_Supplied data:_
=== Section Start ===

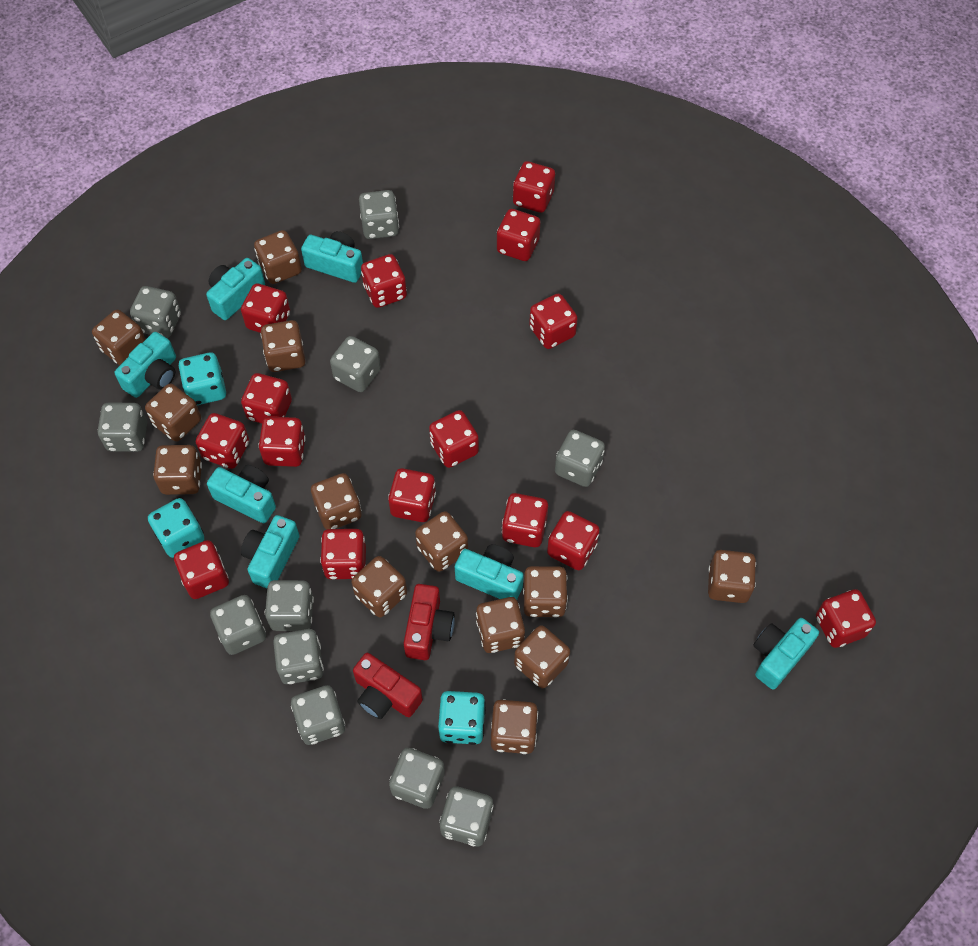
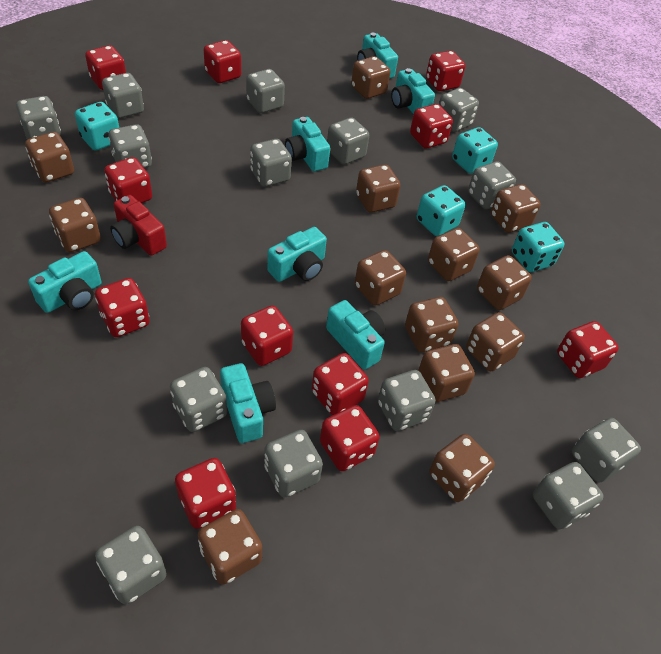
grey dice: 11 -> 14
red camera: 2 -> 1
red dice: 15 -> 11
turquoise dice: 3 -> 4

=== Section End ===

_Exercise goal:_ Pull every line containing the word "dice" out of the material and copy it.

_Answer for this exercise:_
grey dice: 11 -> 14
red dice: 15 -> 11
turquoise dice: 3 -> 4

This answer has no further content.